▶ What is expected
In the data below, locate each line with the word "dough" and list it.

(Dataset records begins)

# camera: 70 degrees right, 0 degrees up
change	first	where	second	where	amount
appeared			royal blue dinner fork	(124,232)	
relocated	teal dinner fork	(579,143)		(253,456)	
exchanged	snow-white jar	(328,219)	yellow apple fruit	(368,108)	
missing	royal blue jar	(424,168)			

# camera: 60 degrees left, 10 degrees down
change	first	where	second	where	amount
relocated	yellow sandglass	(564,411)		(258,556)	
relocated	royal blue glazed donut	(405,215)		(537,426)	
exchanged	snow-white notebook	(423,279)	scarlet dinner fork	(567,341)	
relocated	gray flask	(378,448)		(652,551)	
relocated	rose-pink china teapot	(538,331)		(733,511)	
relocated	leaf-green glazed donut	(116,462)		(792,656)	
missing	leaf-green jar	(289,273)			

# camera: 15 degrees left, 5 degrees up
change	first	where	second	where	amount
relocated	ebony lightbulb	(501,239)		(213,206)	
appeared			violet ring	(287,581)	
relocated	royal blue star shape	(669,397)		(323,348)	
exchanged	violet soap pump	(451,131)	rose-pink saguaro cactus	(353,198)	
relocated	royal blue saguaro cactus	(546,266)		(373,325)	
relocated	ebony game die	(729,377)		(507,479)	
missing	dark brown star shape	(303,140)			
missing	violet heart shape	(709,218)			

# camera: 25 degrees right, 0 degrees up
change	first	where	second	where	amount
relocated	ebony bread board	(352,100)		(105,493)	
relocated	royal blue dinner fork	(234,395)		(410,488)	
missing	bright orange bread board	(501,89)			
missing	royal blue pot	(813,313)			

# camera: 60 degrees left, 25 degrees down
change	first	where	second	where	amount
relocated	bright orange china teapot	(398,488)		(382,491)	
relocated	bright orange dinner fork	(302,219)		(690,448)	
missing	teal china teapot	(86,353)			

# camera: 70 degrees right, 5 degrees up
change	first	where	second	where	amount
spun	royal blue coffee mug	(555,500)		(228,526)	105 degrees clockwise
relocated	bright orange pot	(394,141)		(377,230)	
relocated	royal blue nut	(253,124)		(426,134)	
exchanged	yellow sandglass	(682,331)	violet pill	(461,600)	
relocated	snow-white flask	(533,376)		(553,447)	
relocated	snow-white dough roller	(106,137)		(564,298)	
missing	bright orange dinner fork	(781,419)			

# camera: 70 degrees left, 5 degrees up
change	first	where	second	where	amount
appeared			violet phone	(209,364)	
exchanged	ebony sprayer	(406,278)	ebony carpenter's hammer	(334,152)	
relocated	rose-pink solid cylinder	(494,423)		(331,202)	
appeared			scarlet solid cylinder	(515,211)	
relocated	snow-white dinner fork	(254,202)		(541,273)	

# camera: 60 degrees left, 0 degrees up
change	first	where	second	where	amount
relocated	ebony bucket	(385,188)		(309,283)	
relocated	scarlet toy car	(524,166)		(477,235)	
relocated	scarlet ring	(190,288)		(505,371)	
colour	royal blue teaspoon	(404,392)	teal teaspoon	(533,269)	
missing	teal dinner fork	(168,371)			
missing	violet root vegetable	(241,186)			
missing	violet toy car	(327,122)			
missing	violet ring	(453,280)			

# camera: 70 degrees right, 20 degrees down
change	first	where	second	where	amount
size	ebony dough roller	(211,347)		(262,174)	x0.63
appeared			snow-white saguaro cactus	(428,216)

(Dataset records ends)

▶ Answer for the task
relocated	snow-white dough roller	(106,137)		(564,298)	
size	ebony dough roller	(211,347)		(262,174)	x0.63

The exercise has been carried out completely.